● DATASET CONTENT
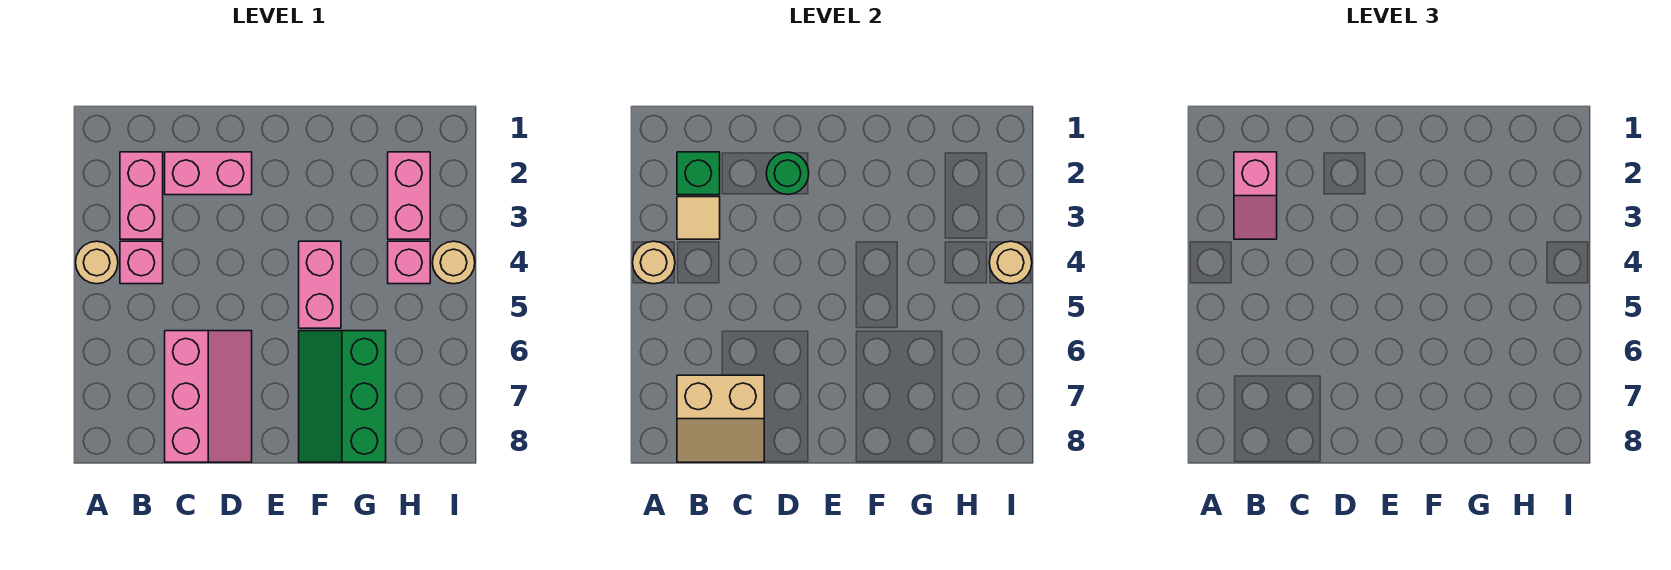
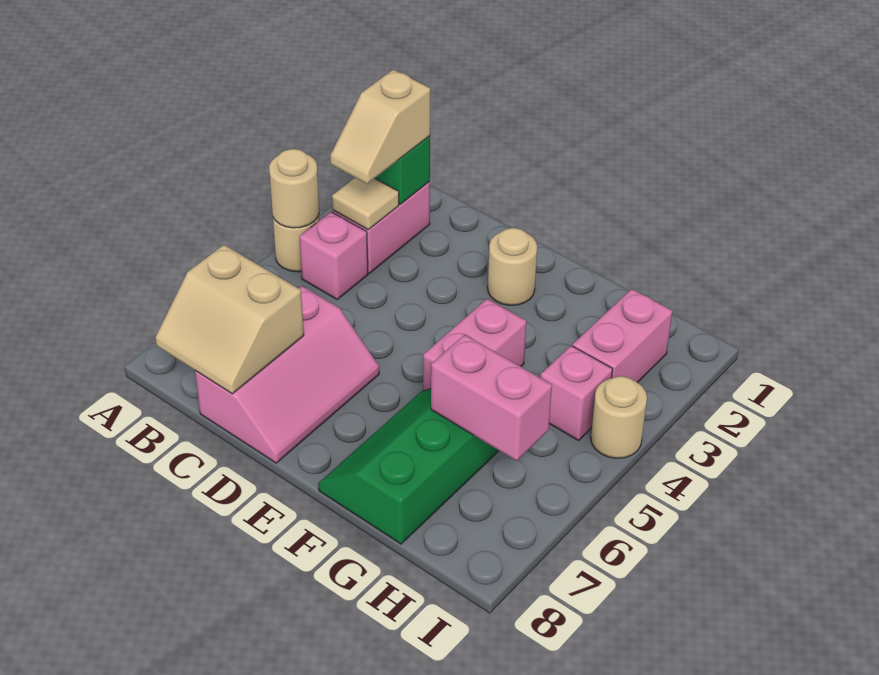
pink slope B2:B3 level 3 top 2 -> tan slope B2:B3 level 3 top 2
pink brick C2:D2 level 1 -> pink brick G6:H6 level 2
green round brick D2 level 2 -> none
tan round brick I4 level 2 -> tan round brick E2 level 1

● YOUR OBJECTIVE
Output only the lines from the one holding "green round brick D2 level 2 -> none" through the last line above, exactly as they appear.

● THE COMPLETED TASK
green round brick D2 level 2 -> none
tan round brick I4 level 2 -> tan round brick E2 level 1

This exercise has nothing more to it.